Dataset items
◇ ◇ ◇ ◇ ◇

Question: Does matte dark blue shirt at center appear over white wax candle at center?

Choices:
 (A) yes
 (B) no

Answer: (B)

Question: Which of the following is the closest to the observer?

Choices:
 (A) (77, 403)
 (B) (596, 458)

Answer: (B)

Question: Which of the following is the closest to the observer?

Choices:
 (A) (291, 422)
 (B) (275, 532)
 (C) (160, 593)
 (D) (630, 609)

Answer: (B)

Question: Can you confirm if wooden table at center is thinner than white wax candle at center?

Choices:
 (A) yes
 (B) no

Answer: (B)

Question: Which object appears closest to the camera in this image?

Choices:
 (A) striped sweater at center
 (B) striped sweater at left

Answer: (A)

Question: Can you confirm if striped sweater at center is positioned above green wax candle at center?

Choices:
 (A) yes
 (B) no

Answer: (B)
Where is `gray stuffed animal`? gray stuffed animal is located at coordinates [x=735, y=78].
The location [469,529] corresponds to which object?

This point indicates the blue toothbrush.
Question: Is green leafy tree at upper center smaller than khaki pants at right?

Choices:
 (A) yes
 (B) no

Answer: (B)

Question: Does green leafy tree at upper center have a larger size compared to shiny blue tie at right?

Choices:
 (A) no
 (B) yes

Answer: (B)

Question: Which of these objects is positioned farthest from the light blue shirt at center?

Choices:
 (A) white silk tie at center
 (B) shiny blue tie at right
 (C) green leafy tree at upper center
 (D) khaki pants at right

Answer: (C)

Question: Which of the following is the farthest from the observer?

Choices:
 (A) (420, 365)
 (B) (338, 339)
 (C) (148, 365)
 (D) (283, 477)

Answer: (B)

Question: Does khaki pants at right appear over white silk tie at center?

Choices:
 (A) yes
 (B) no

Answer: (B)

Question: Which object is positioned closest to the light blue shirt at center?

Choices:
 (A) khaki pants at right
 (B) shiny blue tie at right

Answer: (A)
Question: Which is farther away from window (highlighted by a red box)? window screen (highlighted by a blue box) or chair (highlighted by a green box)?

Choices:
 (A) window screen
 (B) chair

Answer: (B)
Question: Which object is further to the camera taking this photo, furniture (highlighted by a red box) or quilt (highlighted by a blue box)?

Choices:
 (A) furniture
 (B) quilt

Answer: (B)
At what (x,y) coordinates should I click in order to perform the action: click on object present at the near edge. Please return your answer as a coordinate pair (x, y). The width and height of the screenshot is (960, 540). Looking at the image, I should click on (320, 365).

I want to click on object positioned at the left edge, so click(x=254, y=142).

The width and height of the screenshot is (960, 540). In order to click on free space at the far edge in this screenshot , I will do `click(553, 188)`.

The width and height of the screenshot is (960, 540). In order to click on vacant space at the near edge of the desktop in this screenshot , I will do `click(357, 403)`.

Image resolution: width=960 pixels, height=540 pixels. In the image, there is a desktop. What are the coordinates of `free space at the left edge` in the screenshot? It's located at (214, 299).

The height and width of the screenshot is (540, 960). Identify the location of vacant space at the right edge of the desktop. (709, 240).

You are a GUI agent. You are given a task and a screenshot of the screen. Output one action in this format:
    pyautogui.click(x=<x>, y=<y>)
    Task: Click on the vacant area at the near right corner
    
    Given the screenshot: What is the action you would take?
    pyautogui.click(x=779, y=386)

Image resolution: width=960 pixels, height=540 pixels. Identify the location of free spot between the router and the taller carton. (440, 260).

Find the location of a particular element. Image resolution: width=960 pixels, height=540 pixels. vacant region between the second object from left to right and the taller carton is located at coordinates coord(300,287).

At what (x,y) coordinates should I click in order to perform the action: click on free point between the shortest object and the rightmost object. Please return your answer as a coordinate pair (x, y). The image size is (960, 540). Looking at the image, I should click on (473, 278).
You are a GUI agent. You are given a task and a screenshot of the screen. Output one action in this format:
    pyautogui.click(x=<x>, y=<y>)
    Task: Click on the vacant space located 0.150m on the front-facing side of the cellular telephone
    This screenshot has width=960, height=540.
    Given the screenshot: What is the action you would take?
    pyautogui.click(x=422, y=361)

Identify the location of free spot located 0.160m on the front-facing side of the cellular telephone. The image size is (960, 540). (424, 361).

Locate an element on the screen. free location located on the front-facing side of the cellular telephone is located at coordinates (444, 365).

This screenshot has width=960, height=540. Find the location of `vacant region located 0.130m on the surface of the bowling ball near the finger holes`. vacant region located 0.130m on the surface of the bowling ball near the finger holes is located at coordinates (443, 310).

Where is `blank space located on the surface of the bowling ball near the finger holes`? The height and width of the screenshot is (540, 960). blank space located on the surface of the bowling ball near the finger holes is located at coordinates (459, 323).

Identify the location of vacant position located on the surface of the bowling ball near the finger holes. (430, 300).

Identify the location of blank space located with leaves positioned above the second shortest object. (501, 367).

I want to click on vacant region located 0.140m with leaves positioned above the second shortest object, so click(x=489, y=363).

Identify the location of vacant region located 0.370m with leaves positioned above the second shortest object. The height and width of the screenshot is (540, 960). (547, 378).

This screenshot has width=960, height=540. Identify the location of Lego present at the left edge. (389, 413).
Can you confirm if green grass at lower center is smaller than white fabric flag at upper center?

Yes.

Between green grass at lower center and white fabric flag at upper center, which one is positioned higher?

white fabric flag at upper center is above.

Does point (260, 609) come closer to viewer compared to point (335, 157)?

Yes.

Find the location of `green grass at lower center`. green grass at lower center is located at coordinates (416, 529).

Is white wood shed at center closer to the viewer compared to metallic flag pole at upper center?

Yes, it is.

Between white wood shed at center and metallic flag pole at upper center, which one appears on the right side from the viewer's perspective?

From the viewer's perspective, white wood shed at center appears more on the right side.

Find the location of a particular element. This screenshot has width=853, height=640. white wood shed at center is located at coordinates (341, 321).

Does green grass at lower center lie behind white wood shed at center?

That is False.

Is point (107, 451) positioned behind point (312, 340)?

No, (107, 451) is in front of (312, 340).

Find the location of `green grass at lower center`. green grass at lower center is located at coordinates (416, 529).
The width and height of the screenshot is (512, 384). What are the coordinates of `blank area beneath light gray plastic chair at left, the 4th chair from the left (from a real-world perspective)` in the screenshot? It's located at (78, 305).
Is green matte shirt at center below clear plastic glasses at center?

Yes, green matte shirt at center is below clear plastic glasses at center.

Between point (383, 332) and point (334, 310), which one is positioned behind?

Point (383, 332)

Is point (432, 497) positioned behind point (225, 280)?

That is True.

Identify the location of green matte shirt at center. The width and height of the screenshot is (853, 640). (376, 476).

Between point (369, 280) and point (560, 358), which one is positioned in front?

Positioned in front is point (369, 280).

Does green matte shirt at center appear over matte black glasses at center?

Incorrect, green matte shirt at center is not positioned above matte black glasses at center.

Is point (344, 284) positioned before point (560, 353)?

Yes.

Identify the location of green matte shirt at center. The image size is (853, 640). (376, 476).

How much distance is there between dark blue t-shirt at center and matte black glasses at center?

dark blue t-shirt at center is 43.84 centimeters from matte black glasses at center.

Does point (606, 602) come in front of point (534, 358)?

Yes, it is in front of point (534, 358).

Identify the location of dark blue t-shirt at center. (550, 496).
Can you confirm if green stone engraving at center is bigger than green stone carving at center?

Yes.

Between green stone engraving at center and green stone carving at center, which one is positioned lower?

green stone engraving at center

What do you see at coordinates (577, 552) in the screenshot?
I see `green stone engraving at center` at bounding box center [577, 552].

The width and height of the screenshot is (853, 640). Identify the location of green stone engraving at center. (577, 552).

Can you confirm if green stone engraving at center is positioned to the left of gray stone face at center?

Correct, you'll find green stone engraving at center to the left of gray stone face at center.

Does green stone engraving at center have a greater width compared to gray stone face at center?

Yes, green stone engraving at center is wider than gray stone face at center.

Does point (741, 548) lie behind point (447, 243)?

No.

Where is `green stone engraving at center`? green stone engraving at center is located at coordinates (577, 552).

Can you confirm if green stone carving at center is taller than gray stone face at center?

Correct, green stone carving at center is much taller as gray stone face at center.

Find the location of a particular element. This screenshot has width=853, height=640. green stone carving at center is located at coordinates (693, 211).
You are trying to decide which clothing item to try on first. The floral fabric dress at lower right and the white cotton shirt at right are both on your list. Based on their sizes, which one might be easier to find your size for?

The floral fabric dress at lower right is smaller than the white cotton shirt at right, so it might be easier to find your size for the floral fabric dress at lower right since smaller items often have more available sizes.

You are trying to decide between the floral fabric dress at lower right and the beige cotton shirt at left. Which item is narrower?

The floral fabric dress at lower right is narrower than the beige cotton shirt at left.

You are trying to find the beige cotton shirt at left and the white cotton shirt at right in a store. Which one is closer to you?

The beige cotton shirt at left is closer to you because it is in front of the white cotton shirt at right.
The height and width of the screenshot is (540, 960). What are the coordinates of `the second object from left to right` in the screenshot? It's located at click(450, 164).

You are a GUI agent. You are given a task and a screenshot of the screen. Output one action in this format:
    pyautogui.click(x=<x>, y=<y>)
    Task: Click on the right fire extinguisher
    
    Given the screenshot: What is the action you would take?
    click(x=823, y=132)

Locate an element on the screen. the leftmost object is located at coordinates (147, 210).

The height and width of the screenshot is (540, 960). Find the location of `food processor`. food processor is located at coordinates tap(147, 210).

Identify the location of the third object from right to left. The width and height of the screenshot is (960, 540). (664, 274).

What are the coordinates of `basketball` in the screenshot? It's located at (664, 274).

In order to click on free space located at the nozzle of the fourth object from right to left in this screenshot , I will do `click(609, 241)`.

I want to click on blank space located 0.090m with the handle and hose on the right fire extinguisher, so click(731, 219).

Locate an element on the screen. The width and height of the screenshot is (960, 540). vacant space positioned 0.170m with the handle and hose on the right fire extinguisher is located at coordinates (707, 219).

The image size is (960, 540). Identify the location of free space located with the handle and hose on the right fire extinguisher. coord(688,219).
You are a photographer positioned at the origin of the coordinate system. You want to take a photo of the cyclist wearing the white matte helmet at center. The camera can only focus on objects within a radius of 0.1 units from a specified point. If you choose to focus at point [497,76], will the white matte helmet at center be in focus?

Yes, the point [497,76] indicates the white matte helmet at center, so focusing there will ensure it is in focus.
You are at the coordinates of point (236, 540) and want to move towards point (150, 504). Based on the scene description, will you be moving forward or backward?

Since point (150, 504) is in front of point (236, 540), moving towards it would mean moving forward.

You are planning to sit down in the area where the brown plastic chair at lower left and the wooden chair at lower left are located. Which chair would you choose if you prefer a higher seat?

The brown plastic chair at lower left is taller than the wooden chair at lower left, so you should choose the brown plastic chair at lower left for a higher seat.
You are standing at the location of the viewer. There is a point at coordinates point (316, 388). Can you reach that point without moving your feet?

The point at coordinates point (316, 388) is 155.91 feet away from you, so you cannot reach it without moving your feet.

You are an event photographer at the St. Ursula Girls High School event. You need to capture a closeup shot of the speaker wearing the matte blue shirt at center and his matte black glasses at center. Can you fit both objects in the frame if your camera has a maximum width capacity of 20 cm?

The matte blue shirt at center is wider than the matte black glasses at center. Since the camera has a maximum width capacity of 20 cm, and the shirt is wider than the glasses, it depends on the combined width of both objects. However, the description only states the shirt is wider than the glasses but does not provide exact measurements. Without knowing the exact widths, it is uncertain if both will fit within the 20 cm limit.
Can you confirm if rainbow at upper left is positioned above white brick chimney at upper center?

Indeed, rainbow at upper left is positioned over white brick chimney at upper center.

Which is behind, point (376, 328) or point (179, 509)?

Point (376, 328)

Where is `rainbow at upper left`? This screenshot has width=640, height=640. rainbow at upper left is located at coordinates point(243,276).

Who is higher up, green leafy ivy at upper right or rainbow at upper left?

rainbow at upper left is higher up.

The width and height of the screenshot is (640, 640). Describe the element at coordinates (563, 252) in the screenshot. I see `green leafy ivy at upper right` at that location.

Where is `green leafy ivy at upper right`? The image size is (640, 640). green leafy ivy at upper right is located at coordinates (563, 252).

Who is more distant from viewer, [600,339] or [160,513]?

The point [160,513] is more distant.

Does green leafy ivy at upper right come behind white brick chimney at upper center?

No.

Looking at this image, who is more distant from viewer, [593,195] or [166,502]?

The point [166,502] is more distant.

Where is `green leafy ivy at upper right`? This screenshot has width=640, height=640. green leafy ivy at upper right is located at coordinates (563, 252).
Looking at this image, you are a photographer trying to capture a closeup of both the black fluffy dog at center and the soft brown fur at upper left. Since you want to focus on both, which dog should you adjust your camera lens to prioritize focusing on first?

◇ ◇ ◇ ◇ ◇

> Task to complete
Please return the lines of the data starting at the line that contains "Can you confirm if green stone carving" and ending at the line that contains "You are trying to decide which", with both of those lines included.

> Final answer
Can you confirm if green stone carving at center is taller than gray stone face at center?

Correct, green stone carving at center is much taller as gray stone face at center.

Find the location of a particular element. This screenshot has width=853, height=640. green stone carving at center is located at coordinates (693, 211).
You are trying to decide which clothing item to try on first. The floral fabric dress at lower right and the white cotton shirt at right are both on your list. Based on their sizes, which one might be easier to find your size for?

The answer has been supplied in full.